▸ EXERCISE INSTRUCTIONS: All lines in the material below that hold "ring" should be found and copied.

▸ TASK INPUT:

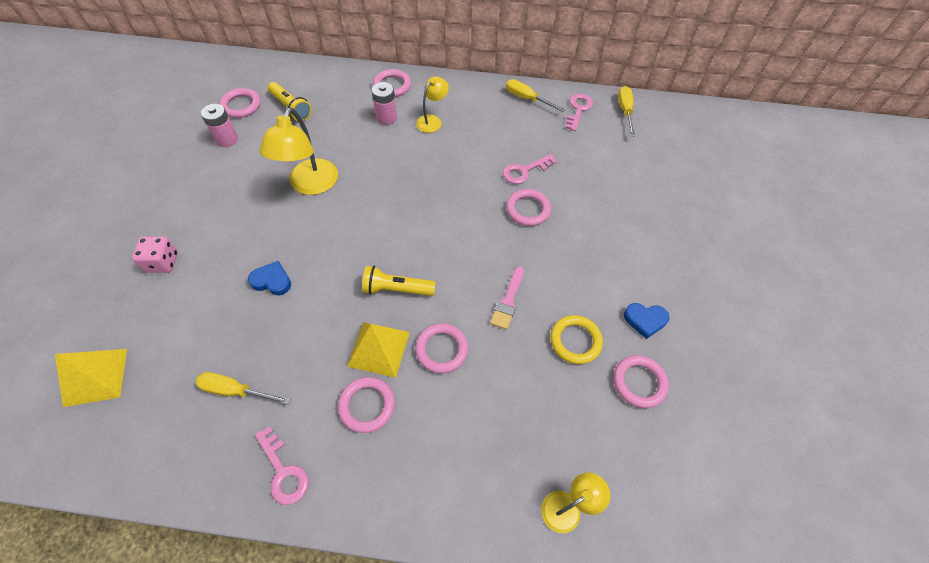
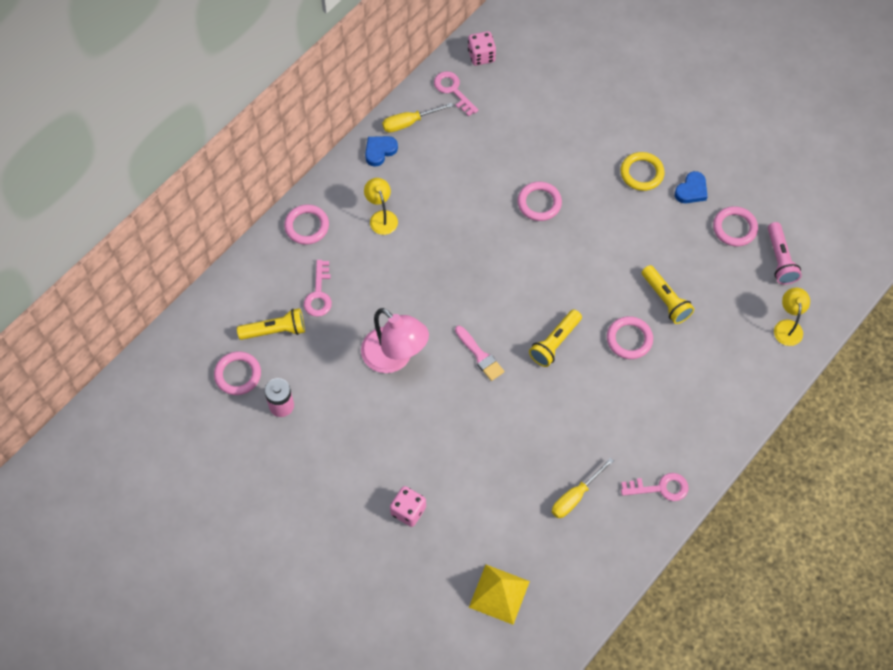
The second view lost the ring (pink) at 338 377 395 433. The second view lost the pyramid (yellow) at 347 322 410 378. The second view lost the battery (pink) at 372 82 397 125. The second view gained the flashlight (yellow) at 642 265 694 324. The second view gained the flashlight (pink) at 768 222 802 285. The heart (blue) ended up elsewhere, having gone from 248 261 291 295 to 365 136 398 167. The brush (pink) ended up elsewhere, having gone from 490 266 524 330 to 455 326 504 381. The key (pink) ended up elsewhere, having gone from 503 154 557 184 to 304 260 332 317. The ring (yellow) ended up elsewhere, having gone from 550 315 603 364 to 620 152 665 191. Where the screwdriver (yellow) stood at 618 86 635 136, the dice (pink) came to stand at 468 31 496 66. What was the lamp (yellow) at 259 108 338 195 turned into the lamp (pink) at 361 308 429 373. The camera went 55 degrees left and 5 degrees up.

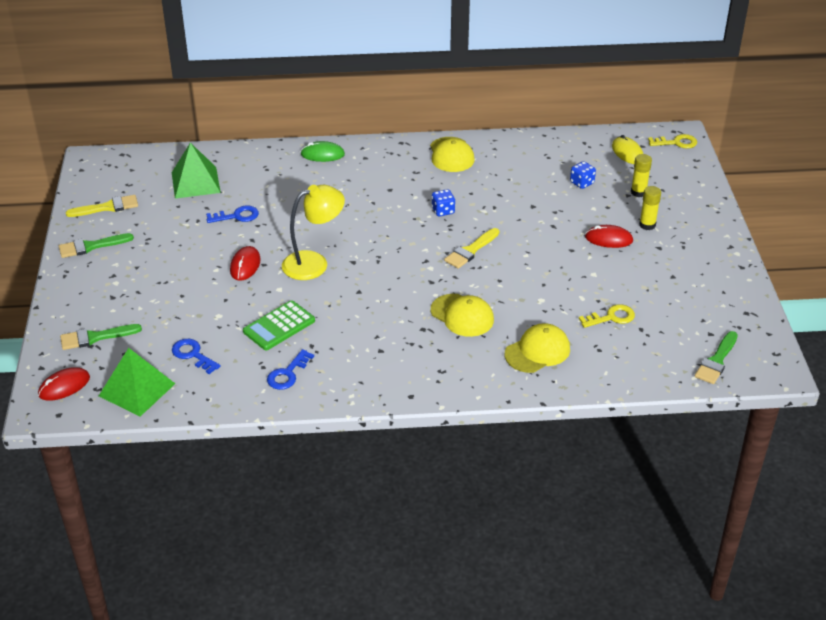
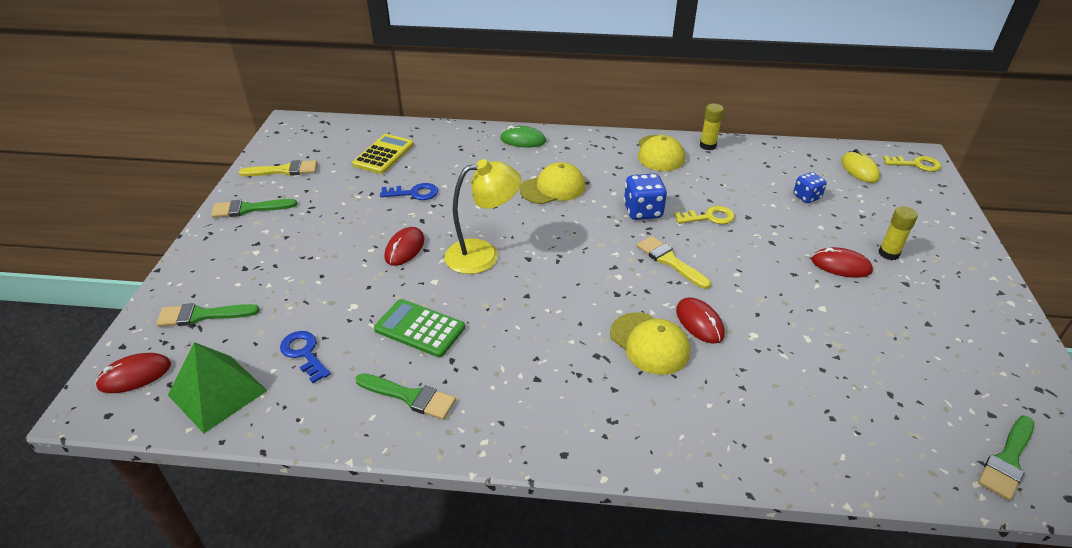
The second view gained the mouse (red) at 676 297 725 344. The cap (yellow) ended up elsewhere, having gone from 505 323 570 373 to 520 162 586 204. The key (yellow) ended up elsewhere, having gone from 579 304 635 328 to 674 206 735 224. The glue stick (yellow) ended up elsewhere, having gone from 631 154 652 197 to 700 104 724 150. Where the pyramid (green) stood at 172 143 221 199, the calculator (yellow) came to stand at 352 134 414 174. Where the key (blue) stood at 267 349 314 390, the brush (green) came to stand at 355 373 456 420. The calculator (green) at 243 300 315 350 ended up facing another way, 60 degrees clockwise from before. The brush (yellow) at 444 228 499 269 ended up facing another way, 90 degrees clockwise from before. The size of the dice (blue) at 431 189 455 216 changed by a factor of 1.54. The camera went 10 degrees right and 0 degrees up.

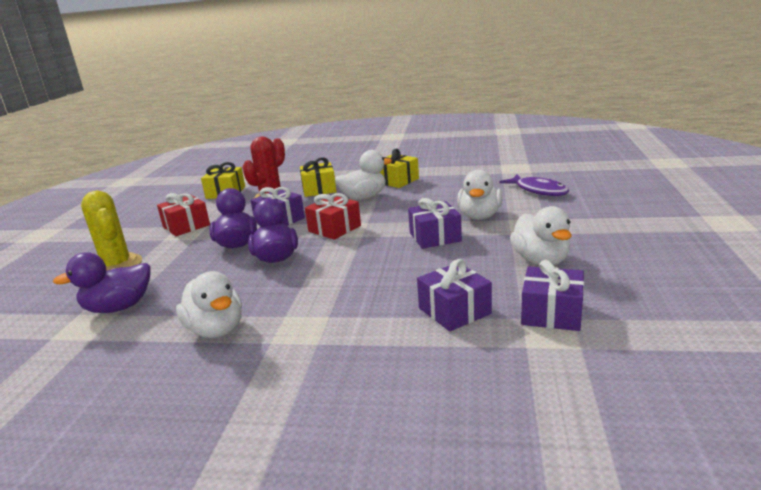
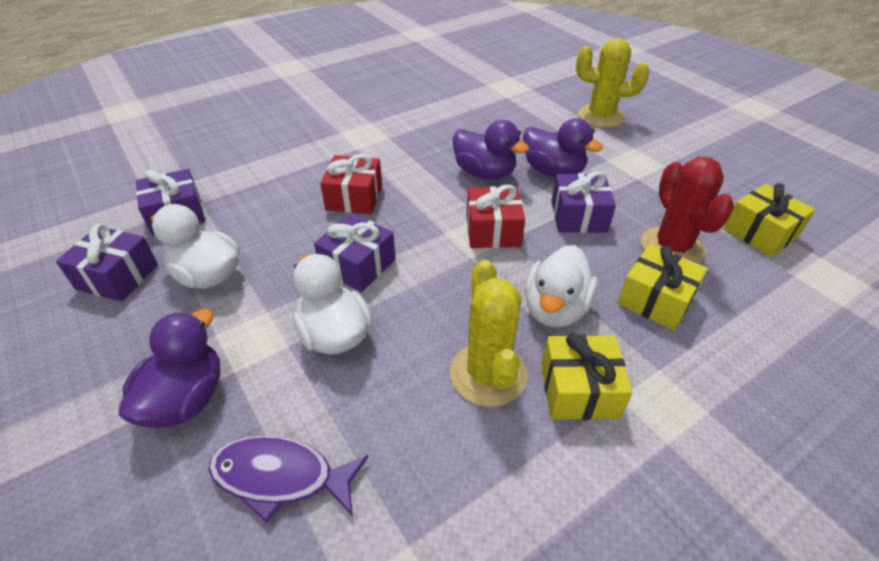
The second view lost the duck (white) at 176 271 242 338. The second view gained the cactus (yellow) at 450 260 527 407. The duck (purple) ended up elsewhere, having gone from 53 252 150 313 to 119 309 220 428. The gift (red) ended up elsewhere, having gone from 157 193 210 236 to 320 154 382 214. The gift (purple) ended up elsewhere, having gone from 417 259 492 332 to 56 224 158 302. The camera went 135 degrees right and 20 degrees up.

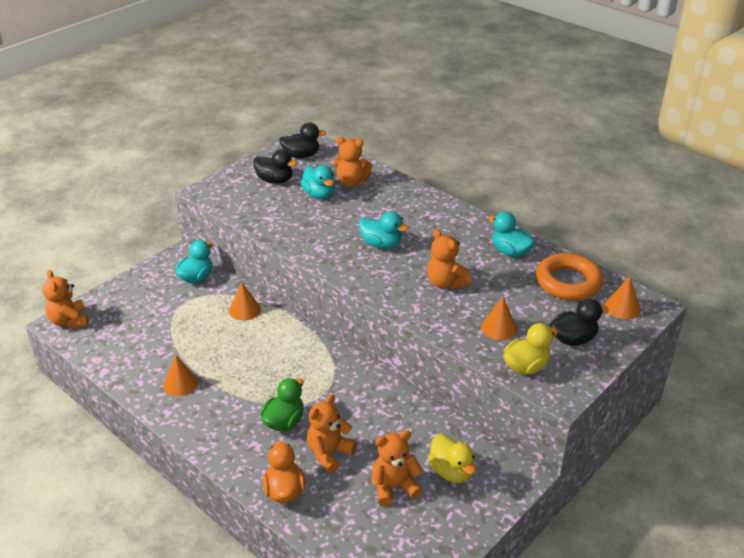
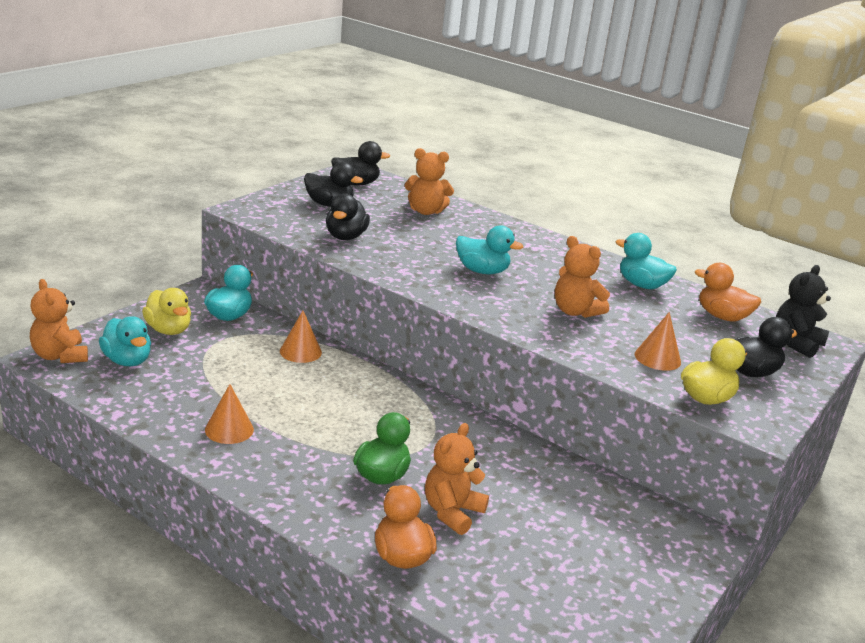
The second view lost the teddy bear (orange) at 371 430 423 506. The second view gained the duck (black) at 326 193 370 240. The duck (turquoise) ended up elsewhere, having gone from 300 165 335 199 to 99 316 151 366. The duck (yellow) ended up elsewhere, having gone from 428 434 476 483 to 142 288 191 335. Where the ring (orange) stood at 536 253 604 300, the duck (orange) came to stand at 695 263 761 322. Where the cone (orange) stood at 605 276 641 319, the teddy bear (black) came to stand at 776 265 831 358. The camera went 10 degrees left and 10 degrees down.

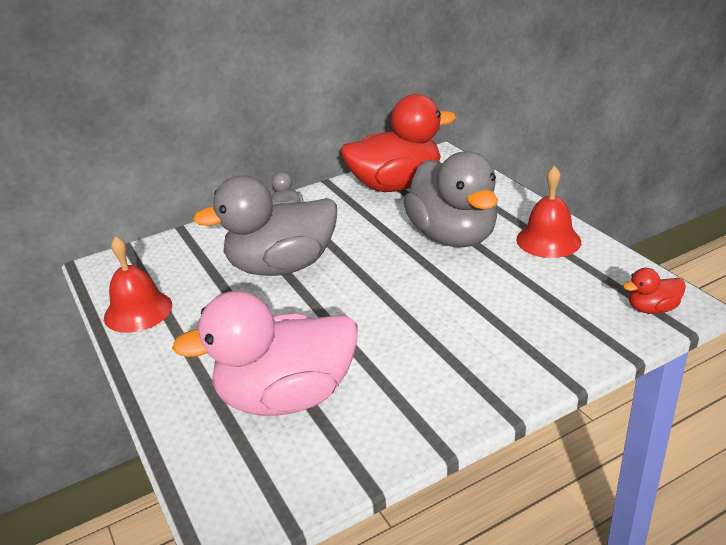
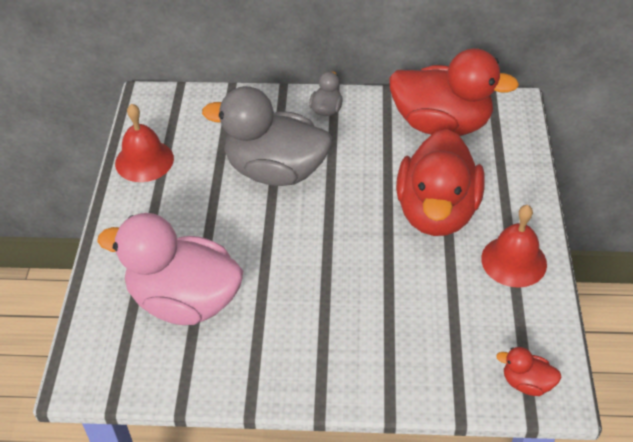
What was the duck (grey) at 404 151 498 247 turned into the duck (red) at 396 129 485 236. The camera went 30 degrees right and 15 degrees up.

▸ YOUR RESPONSE:
The second view lost the ring (pink) at 338 377 395 433. The second view lost the pyramid (yellow) at 347 322 410 378. The second view lost the battery (pink) at 372 82 397 125. The second view gained the flashlight (yellow) at 642 265 694 324. The second view gained the flashlight (pink) at 768 222 802 285. The heart (blue) ended up elsewhere, having gone from 248 261 291 295 to 365 136 398 167. The brush (pink) ended up elsewhere, having gone from 490 266 524 330 to 455 326 504 381. The key (pink) ended up elsewhere, having gone from 503 154 557 184 to 304 260 332 317. The ring (yellow) ended up elsewhere, having gone from 550 315 603 364 to 620 152 665 191. Where the screwdriver (yellow) stood at 618 86 635 136, the dice (pink) came to stand at 468 31 496 66. What was the lamp (yellow) at 259 108 338 195 turned into the lamp (pink) at 361 308 429 373. The camera went 55 degrees left and 5 degrees up.
The second view lost the teddy bear (orange) at 371 430 423 506. The second view gained the duck (black) at 326 193 370 240. The duck (turquoise) ended up elsewhere, having gone from 300 165 335 199 to 99 316 151 366. The duck (yellow) ended up elsewhere, having gone from 428 434 476 483 to 142 288 191 335. Where the ring (orange) stood at 536 253 604 300, the duck (orange) came to stand at 695 263 761 322. Where the cone (orange) stood at 605 276 641 319, the teddy bear (black) came to stand at 776 265 831 358. The camera went 10 degrees left and 10 degrees down.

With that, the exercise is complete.